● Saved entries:

::::::::

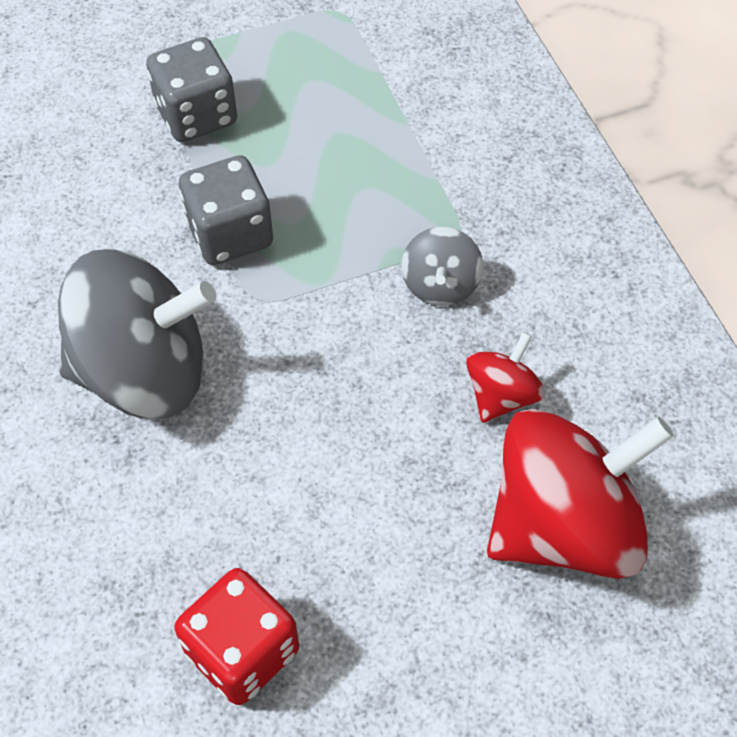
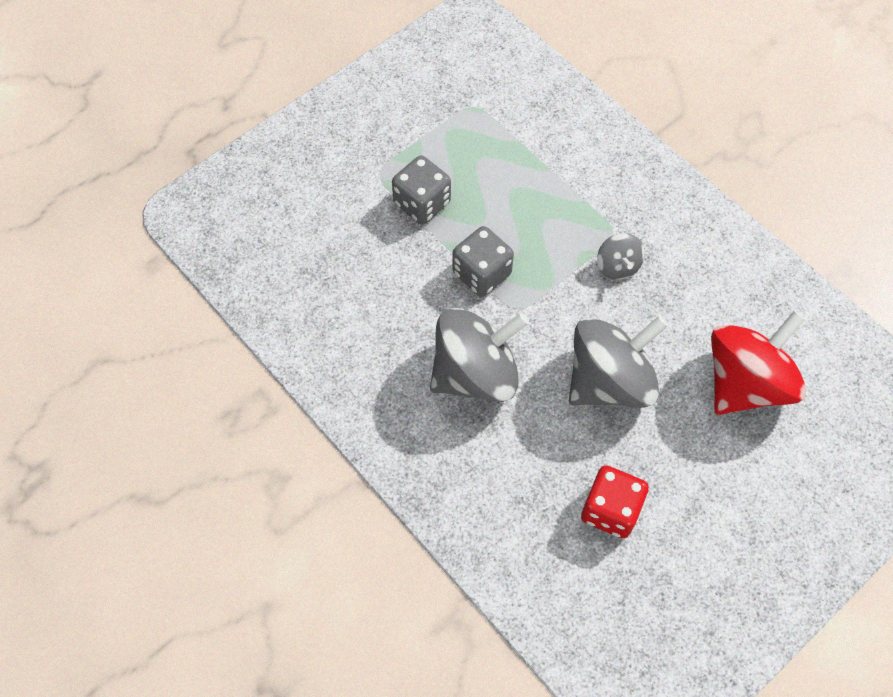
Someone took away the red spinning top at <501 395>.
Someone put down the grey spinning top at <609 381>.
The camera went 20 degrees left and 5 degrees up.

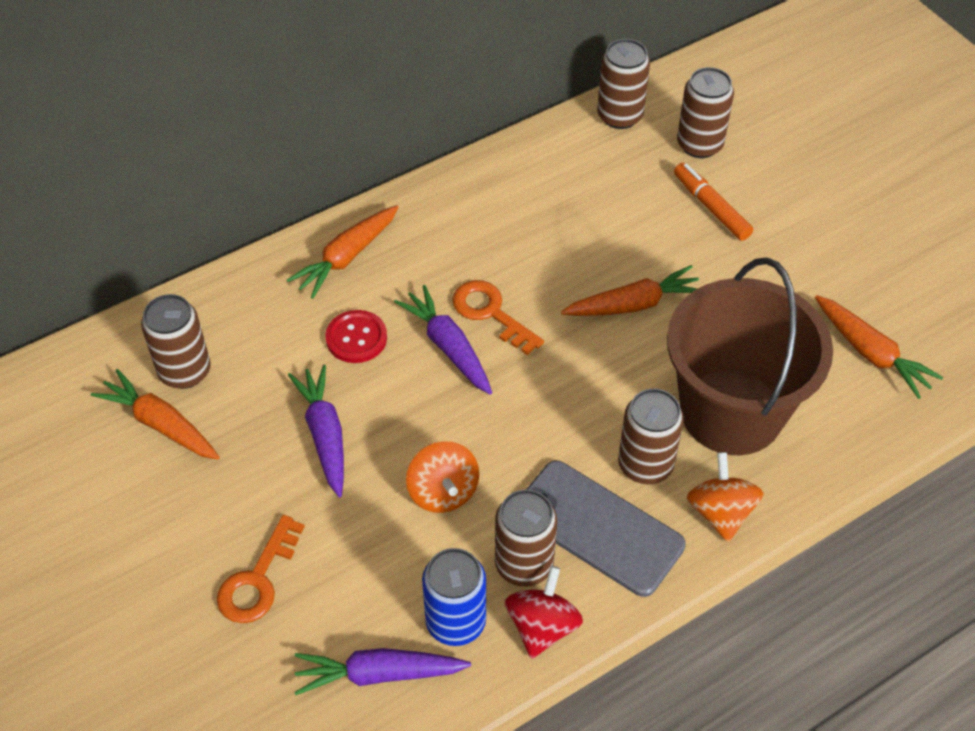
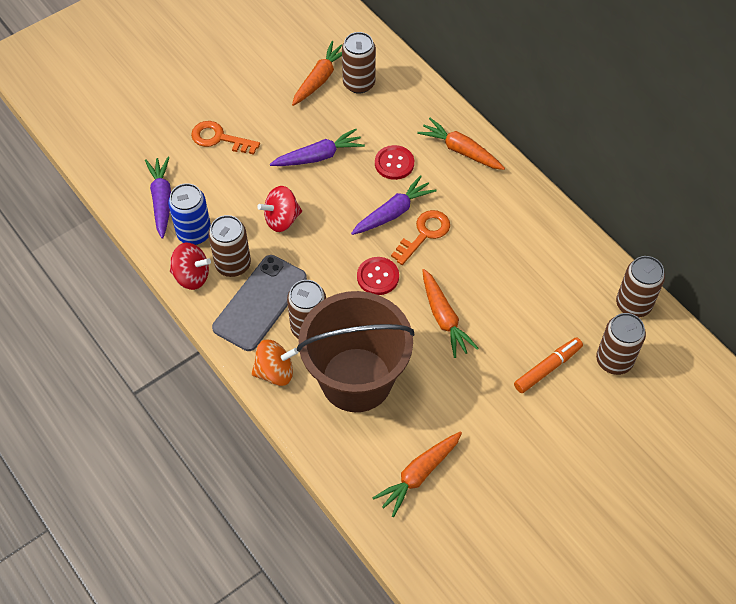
Someone put down the red button at <378 277>.
Someone repainted the orange spinning top at <443 492>, which became the red spinning top at <282 219>.
The camera went 85 degrees right and 5 degrees up.

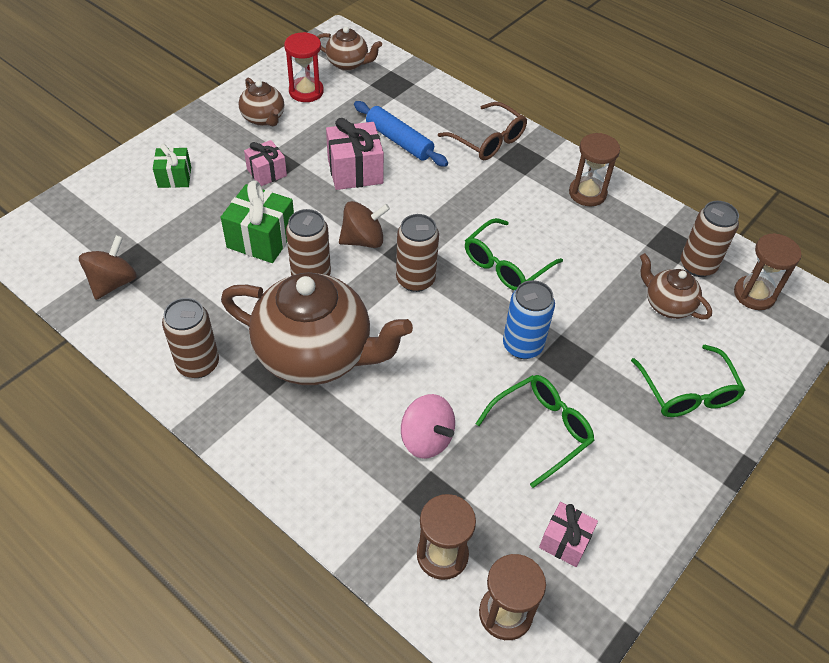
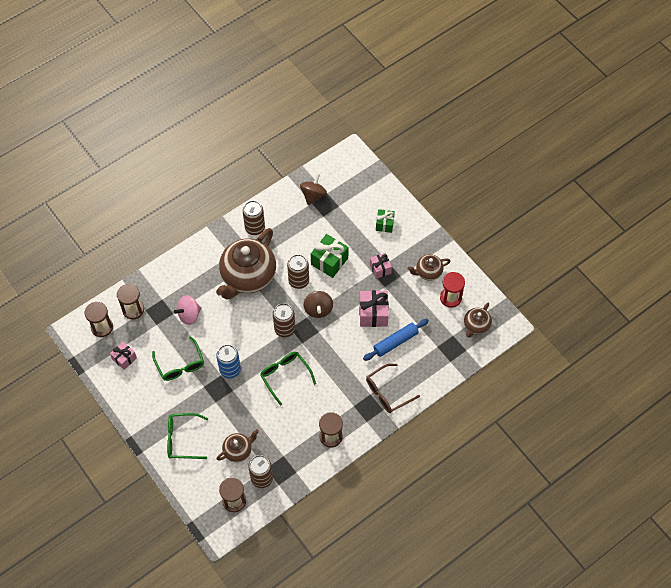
Someone rotated the brown spinning top at <113 282> by 105 degrees counterclockwise.
The camera went 105 degrees right and 10 degrees up.

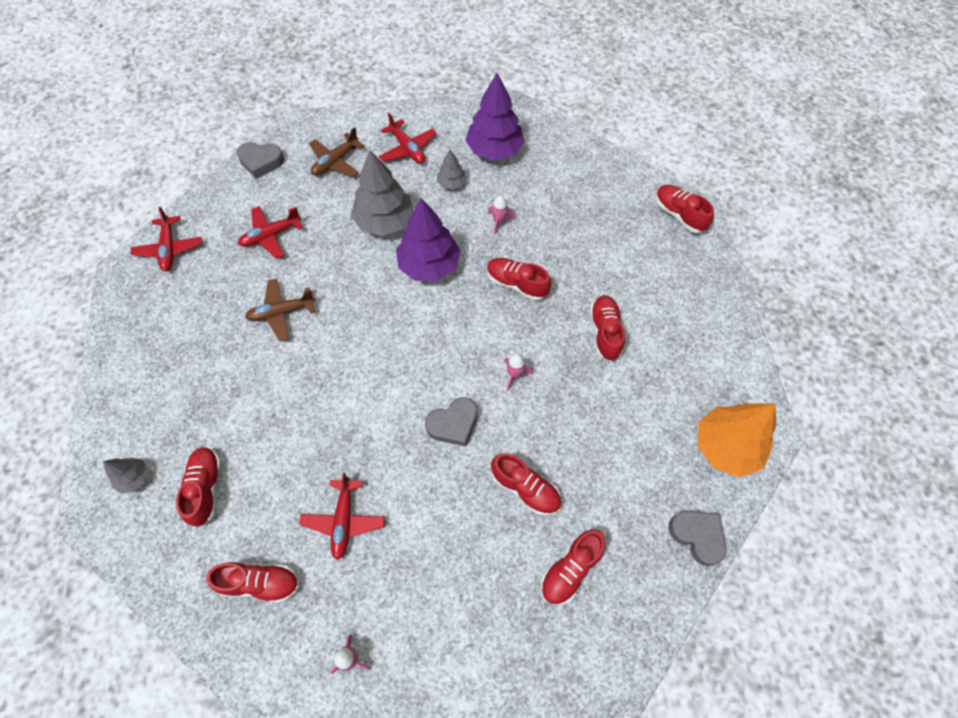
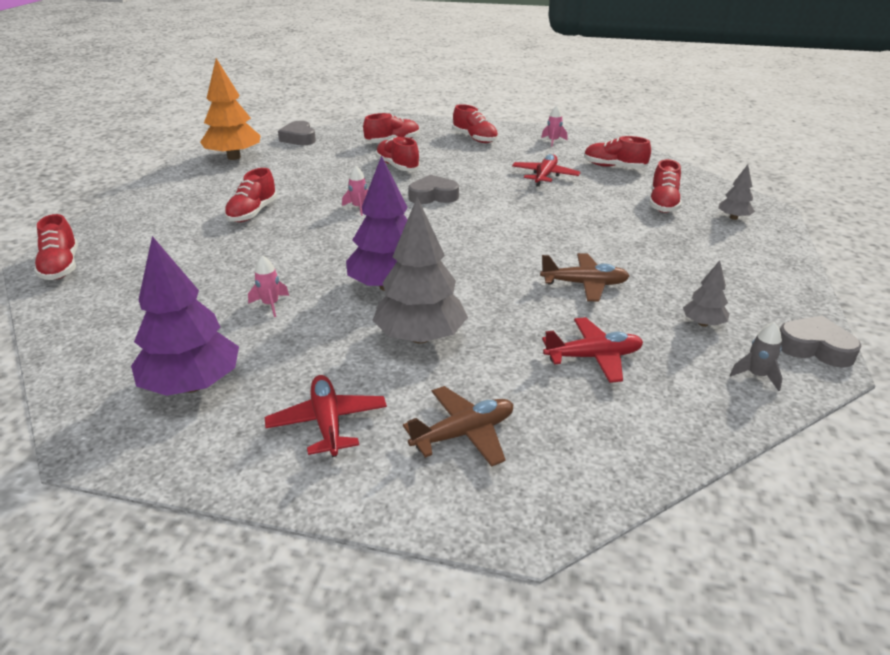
Someone carried the grey heart from <261 162> to <814 348>.
Someone carried the grey tree from <451 183> to <703 323>.
Someone carried the red shoe from <517 284> to <475 139>.
Someone swapped the red plane at <169 248> for the grey rocket at <756 375>.
The camera went 160 degrees left and 30 degrees down.

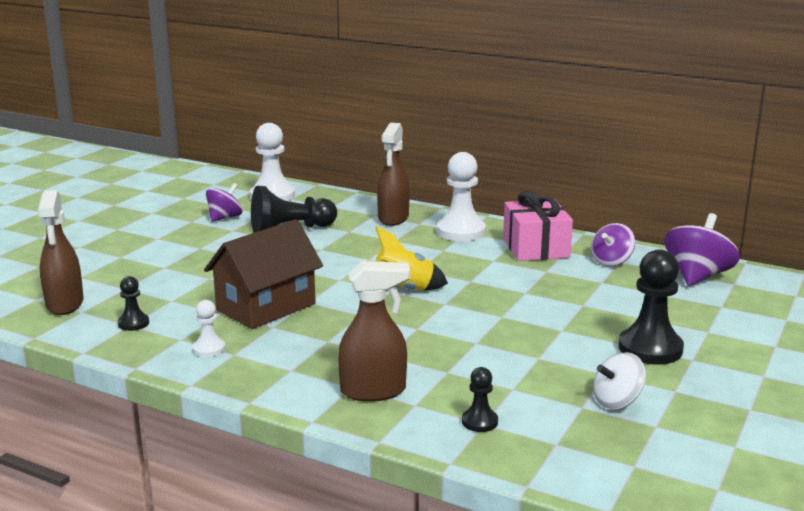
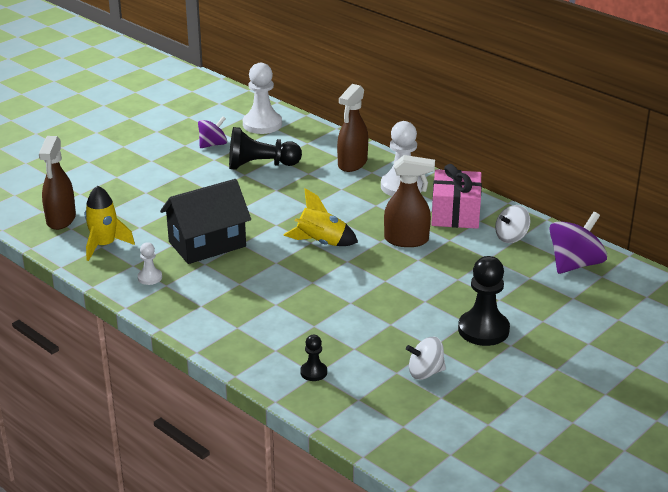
Someone carried the brown spray bottle from <374 391> to <406 240>.
Someone swapped the black pawn at <133 323> for the yellow rocket at <104 245>.
Someone repainted the brown house at <266 307>, which became the black house at <207 244>.
Someone repainted the purple spinning top at <611 261>, which became the white spinning top at <511 237>.
The camera went 15 degrees right and 10 degrees up.

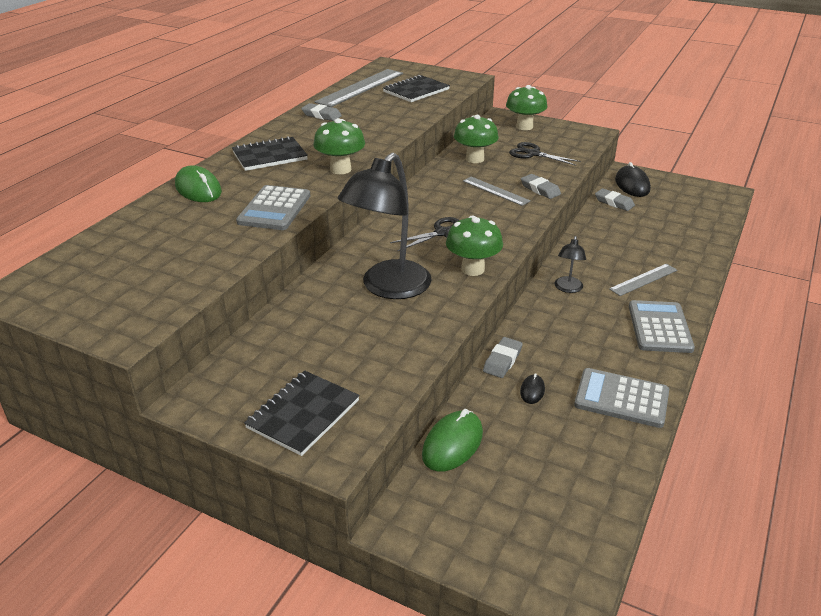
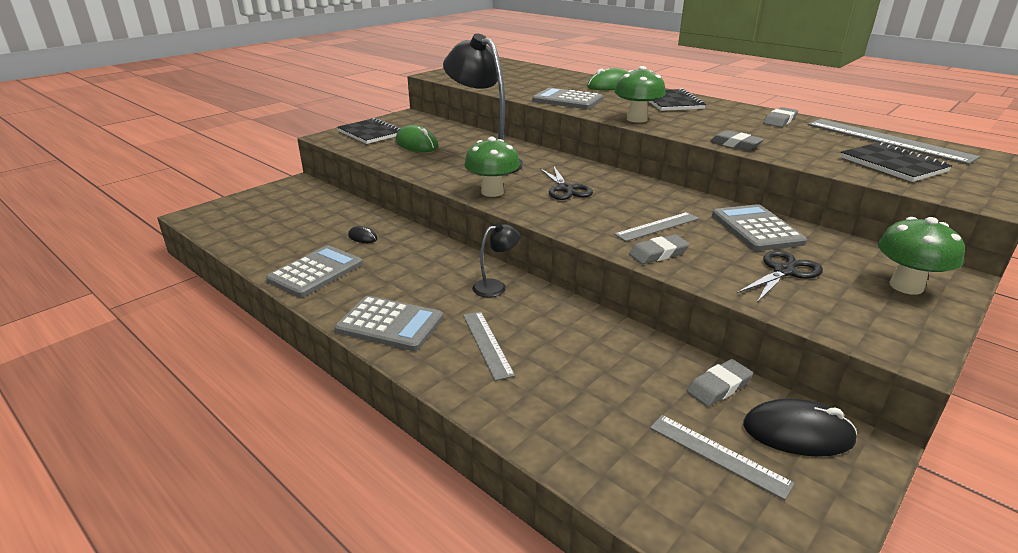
Someone put down the grey ruler at <718 455>.
Someone carried the green mouse from <452 444> to <416 144>.
Someone carried the grey eraser from <502 360> to <735 144>.
Someone swapped the green mushroom at <474 159> for the grey calculator at <756 229>.
Someone rotated the black lamp at <567 288> by 120 degrees clockwise.
The camera went 105 degrees right and 5 degrees down.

::::::::

● ABOUT THIS EXERCISE: Using the records above, copy all lines that include the word "down".

● WRITTEN SOLUTION:
Someone put down the grey spinning top at <609 381>.
Someone put down the red button at <378 277>.
The camera went 160 degrees left and 30 degrees down.
Someone put down the grey ruler at <718 455>.
The camera went 105 degrees right and 5 degrees down.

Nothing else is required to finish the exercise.